Work to be completed
Print the rows word for word, from the very first one down to and including the line with "gray triangle at".

Supplied data
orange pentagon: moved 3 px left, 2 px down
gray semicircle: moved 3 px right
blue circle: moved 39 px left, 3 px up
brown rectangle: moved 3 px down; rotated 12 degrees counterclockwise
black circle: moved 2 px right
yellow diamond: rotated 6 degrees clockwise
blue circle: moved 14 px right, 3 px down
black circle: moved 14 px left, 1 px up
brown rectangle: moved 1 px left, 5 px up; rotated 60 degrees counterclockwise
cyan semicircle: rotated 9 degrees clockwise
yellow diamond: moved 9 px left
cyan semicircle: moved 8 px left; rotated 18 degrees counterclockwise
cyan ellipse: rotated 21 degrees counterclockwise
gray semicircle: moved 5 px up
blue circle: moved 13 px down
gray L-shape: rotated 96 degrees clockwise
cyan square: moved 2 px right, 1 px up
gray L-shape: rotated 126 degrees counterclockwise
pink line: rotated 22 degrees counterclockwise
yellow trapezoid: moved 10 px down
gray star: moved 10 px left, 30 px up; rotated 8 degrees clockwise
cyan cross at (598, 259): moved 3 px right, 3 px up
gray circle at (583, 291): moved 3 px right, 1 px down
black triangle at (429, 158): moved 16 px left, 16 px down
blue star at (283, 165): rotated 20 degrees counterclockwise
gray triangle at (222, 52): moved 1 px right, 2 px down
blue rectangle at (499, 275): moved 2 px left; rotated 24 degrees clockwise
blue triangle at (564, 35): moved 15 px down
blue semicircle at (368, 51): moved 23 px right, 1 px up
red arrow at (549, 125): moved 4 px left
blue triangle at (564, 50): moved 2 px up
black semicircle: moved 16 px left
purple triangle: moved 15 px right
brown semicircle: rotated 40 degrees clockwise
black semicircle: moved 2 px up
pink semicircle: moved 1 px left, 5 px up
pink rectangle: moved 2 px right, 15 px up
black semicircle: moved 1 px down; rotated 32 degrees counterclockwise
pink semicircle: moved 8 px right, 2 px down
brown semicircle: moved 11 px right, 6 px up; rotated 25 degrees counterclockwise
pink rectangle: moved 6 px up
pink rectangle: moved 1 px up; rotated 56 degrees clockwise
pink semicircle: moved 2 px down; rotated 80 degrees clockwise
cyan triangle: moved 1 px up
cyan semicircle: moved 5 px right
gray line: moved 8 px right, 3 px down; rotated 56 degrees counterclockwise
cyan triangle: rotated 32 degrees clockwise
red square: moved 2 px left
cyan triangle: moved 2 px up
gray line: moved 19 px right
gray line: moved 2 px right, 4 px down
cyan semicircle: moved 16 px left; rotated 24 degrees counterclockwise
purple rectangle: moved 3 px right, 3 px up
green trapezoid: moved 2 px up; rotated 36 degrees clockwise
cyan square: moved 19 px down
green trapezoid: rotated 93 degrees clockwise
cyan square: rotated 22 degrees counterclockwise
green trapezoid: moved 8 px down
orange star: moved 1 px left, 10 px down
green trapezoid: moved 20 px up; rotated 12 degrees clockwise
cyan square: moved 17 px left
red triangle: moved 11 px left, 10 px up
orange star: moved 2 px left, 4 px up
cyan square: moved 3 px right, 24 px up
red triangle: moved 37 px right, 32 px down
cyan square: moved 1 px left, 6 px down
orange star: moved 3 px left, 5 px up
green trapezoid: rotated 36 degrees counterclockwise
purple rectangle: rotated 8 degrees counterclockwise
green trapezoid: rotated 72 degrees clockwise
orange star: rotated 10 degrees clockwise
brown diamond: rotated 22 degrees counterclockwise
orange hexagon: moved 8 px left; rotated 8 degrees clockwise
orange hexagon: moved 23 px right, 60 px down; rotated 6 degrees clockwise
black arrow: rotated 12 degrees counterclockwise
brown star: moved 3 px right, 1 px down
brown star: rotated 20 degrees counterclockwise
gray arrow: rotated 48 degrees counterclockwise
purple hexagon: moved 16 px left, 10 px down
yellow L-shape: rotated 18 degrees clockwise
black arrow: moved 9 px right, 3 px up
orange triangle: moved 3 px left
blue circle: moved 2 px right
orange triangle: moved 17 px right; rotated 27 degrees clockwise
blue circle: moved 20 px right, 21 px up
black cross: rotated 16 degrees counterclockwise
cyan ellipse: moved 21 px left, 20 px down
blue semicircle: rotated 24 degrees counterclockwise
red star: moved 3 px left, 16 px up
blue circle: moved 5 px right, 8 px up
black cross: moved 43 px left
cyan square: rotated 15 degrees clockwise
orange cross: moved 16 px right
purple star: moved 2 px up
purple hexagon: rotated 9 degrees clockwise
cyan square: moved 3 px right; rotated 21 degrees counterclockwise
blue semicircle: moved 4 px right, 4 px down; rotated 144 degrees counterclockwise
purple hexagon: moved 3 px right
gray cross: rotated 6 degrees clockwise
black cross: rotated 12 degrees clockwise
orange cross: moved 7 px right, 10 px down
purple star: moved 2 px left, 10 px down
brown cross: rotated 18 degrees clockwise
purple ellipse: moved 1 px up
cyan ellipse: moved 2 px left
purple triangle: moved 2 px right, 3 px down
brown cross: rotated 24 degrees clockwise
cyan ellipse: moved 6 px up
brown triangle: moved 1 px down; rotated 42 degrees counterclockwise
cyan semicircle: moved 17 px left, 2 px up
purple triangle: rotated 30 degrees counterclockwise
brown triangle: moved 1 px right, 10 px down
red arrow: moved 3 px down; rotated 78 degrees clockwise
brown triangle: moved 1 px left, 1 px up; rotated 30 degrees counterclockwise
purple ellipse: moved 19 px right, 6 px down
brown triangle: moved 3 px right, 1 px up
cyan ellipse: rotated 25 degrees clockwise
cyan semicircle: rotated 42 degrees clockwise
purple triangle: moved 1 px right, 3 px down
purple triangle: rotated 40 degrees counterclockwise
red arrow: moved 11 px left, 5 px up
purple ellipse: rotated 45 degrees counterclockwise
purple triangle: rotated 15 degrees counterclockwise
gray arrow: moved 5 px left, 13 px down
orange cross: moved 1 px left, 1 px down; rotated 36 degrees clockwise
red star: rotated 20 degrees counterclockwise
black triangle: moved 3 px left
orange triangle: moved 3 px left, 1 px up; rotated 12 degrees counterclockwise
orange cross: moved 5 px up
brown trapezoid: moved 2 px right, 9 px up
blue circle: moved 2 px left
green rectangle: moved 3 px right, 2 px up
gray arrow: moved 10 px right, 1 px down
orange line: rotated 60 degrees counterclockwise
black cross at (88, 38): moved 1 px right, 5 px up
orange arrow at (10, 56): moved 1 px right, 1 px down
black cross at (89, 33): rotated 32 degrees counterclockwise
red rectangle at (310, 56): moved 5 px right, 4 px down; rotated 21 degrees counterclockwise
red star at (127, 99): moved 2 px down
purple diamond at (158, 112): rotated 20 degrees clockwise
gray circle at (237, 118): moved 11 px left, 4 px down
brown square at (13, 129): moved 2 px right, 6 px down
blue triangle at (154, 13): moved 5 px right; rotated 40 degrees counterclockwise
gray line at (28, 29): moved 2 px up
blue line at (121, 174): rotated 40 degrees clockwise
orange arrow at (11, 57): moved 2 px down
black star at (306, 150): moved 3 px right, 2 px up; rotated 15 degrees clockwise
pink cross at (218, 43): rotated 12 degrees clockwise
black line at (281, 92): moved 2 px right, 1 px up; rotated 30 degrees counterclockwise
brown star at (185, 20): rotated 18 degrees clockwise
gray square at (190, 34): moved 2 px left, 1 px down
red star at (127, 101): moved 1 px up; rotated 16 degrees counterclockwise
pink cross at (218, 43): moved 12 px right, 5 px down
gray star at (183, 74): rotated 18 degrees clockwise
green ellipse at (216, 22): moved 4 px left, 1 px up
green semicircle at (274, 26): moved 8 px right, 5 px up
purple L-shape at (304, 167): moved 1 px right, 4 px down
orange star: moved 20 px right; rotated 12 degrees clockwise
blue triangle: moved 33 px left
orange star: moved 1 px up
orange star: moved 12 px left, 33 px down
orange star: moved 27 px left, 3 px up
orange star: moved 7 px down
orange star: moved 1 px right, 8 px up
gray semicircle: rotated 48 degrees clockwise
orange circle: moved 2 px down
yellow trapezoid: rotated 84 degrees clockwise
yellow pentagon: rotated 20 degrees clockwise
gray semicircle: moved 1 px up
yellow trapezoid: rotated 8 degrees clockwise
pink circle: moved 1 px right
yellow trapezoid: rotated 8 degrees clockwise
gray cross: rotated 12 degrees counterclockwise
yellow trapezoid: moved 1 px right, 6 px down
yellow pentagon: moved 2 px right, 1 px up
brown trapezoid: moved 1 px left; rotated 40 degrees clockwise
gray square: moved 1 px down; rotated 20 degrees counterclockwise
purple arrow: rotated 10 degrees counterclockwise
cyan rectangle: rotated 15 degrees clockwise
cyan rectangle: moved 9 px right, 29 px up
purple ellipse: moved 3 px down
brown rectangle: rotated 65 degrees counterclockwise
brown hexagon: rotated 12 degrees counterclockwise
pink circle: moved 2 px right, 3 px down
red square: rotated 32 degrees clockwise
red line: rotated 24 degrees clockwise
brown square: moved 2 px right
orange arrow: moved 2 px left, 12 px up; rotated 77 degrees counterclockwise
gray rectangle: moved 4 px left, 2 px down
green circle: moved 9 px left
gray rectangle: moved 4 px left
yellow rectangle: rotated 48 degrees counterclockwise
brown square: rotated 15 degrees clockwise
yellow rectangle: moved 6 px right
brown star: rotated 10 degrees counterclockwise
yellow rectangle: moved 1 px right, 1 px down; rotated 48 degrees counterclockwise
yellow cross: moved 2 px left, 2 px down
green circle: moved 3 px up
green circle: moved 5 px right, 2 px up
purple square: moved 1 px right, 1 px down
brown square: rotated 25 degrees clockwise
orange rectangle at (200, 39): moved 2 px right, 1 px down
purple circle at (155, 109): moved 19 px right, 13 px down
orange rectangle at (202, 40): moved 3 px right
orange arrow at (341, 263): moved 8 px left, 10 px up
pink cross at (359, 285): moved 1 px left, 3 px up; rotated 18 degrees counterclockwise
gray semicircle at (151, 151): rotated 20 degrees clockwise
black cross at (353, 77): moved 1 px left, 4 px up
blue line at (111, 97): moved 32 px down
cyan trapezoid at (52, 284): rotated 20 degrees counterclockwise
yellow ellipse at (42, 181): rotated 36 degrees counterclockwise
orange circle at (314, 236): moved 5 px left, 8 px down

Full answer
orange pentagon: moved 3 px left, 2 px down
gray semicircle: moved 3 px right
blue circle: moved 39 px left, 3 px up
brown rectangle: moved 3 px down; rotated 12 degrees counterclockwise
black circle: moved 2 px right
yellow diamond: rotated 6 degrees clockwise
blue circle: moved 14 px right, 3 px down
black circle: moved 14 px left, 1 px up
brown rectangle: moved 1 px left, 5 px up; rotated 60 degrees counterclockwise
cyan semicircle: rotated 9 degrees clockwise
yellow diamond: moved 9 px left
cyan semicircle: moved 8 px left; rotated 18 degrees counterclockwise
cyan ellipse: rotated 21 degrees counterclockwise
gray semicircle: moved 5 px up
blue circle: moved 13 px down
gray L-shape: rotated 96 degrees clockwise
cyan square: moved 2 px right, 1 px up
gray L-shape: rotated 126 degrees counterclockwise
pink line: rotated 22 degrees counterclockwise
yellow trapezoid: moved 10 px down
gray star: moved 10 px left, 30 px up; rotated 8 degrees clockwise
cyan cross at (598, 259): moved 3 px right, 3 px up
gray circle at (583, 291): moved 3 px right, 1 px down
black triangle at (429, 158): moved 16 px left, 16 px down
blue star at (283, 165): rotated 20 degrees counterclockwise
gray triangle at (222, 52): moved 1 px right, 2 px down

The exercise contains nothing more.